REQUIRED WORK: Give the listing again, word for word, and let no picture into it.

____

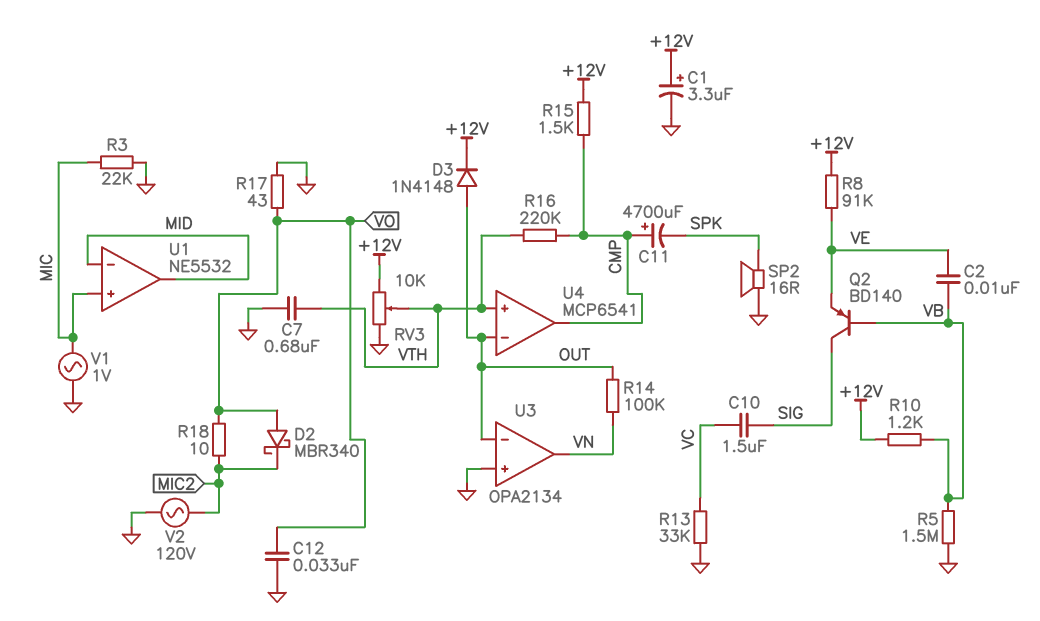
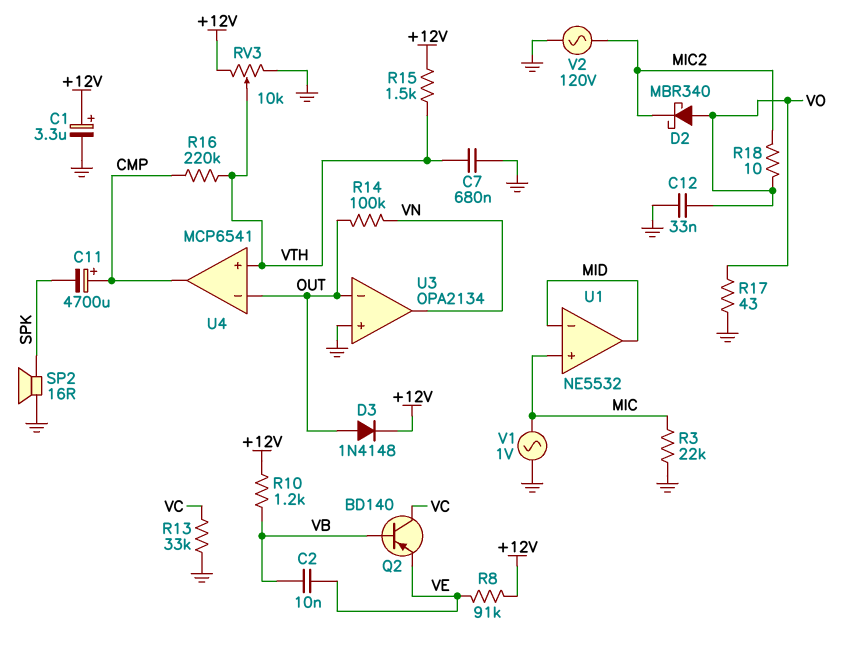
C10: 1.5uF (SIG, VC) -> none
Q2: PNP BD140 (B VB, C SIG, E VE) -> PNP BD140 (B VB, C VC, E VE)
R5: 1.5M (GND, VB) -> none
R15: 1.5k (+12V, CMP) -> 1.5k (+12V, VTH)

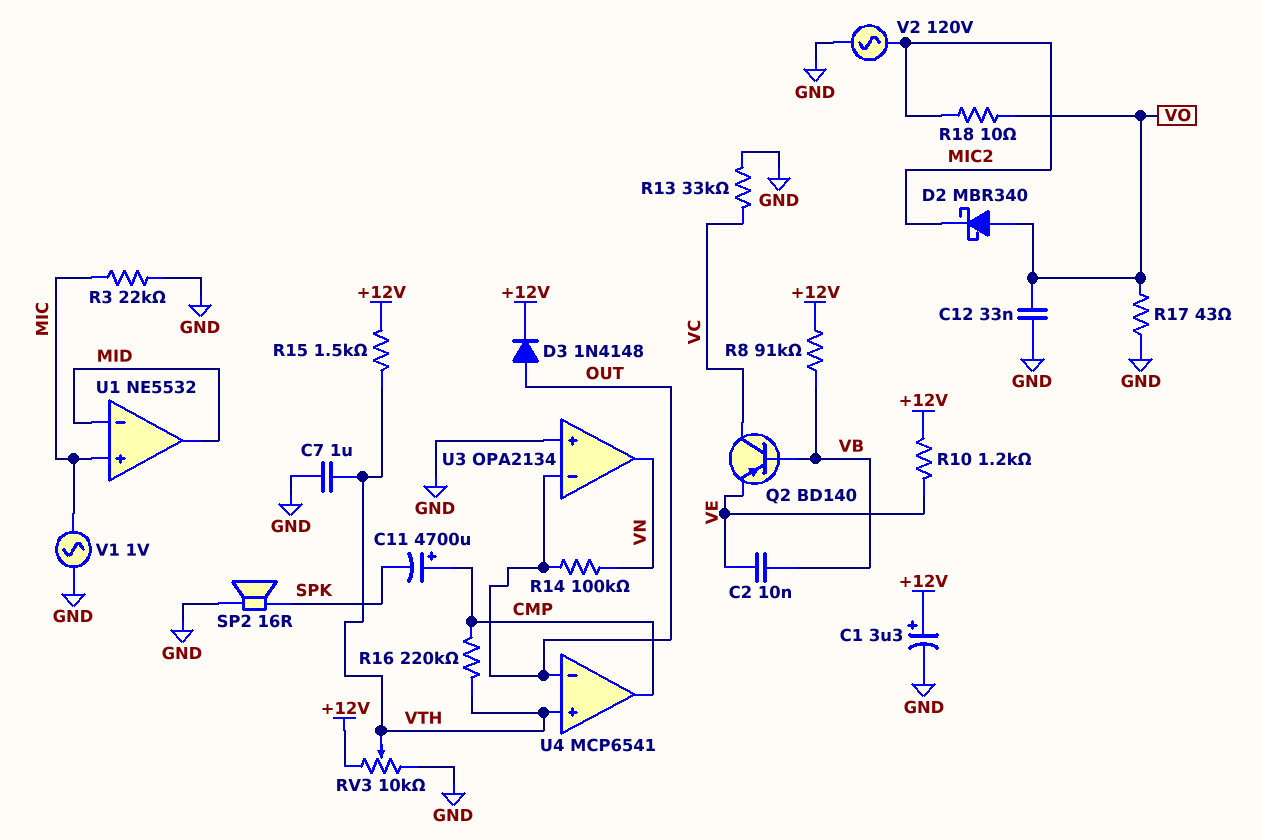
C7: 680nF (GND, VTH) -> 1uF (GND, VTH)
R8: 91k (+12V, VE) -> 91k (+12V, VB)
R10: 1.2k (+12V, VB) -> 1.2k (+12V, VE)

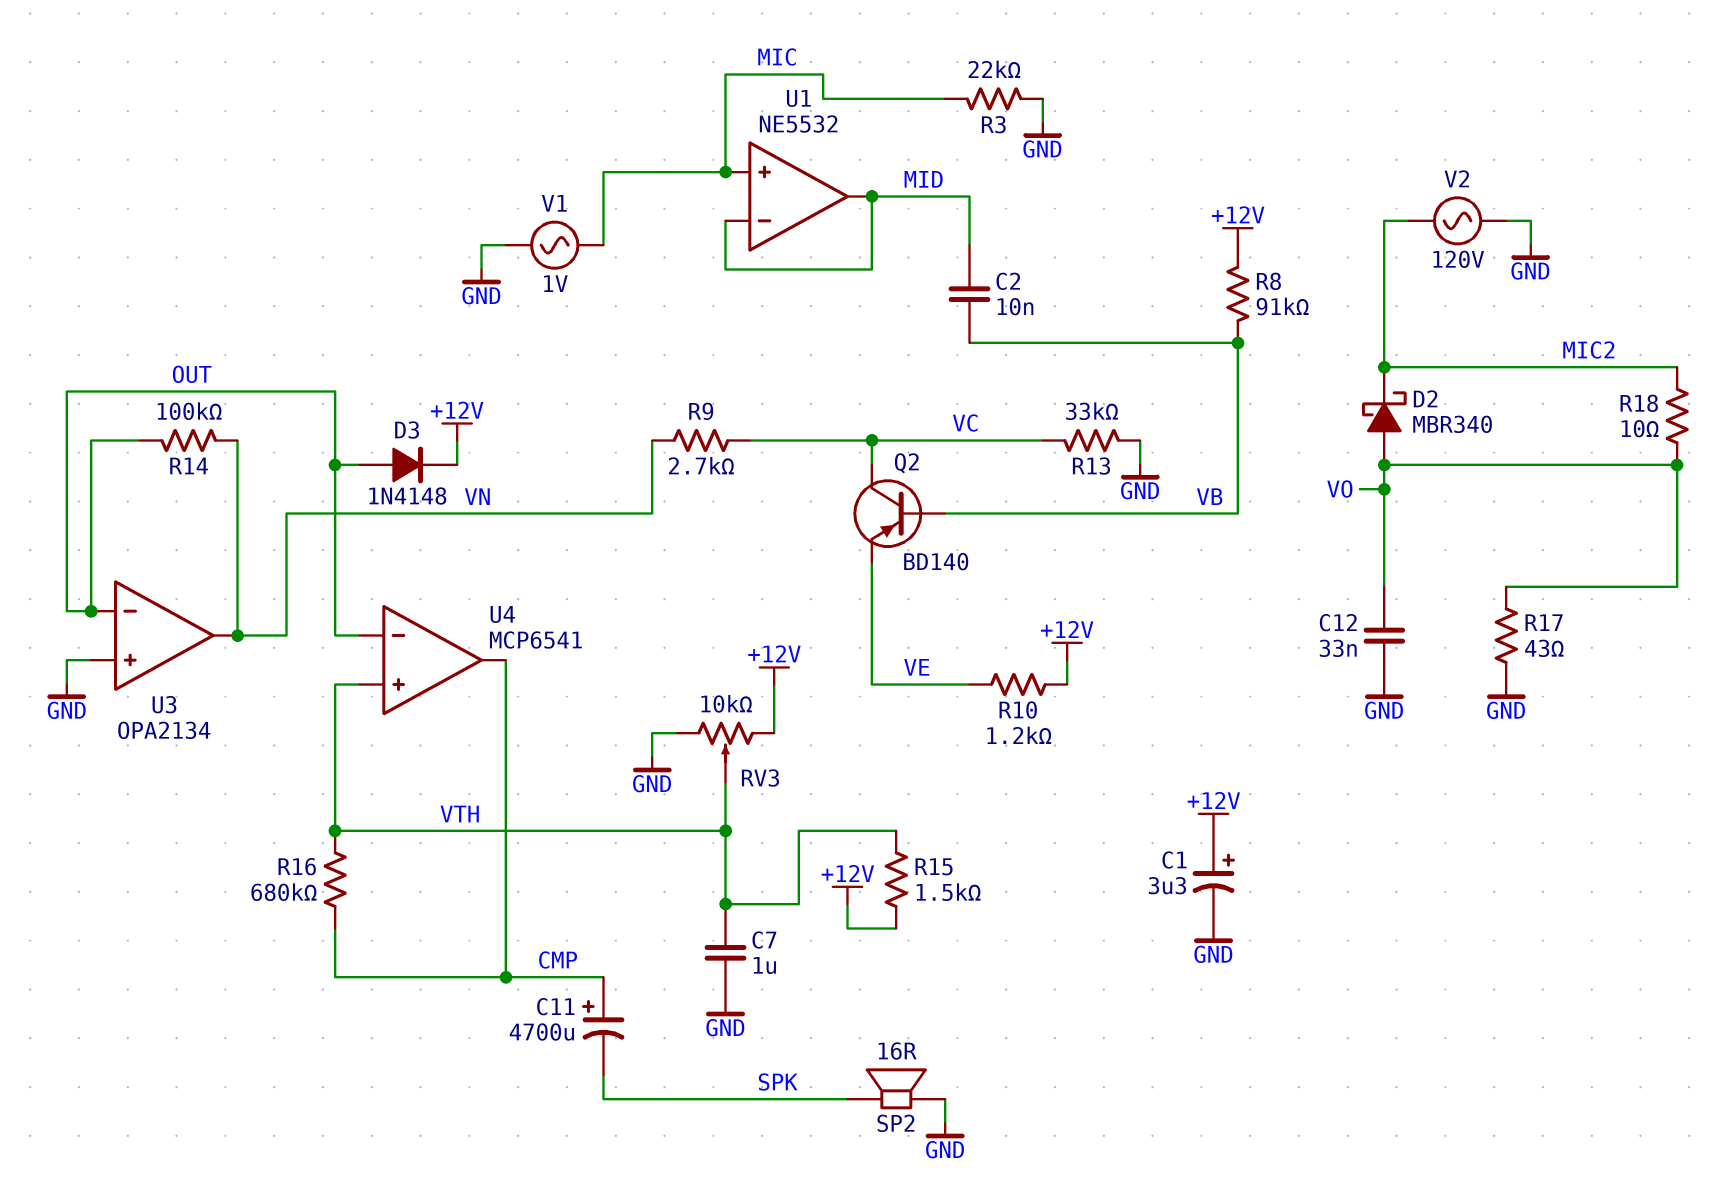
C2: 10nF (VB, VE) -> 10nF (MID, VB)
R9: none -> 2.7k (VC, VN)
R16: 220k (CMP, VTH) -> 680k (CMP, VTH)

____

REPLY TO THE EXERCISE:
C10: 1.5uF (SIG, VC) -> none
Q2: PNP BD140 (B VB, C SIG, E VE) -> PNP BD140 (B VB, C VC, E VE)
R5: 1.5M (GND, VB) -> none
R15: 1.5k (+12V, CMP) -> 1.5k (+12V, VTH)

C7: 680nF (GND, VTH) -> 1uF (GND, VTH)
R8: 91k (+12V, VE) -> 91k (+12V, VB)
R10: 1.2k (+12V, VB) -> 1.2k (+12V, VE)

C2: 10nF (VB, VE) -> 10nF (MID, VB)
R9: none -> 2.7k (VC, VN)
R16: 220k (CMP, VTH) -> 680k (CMP, VTH)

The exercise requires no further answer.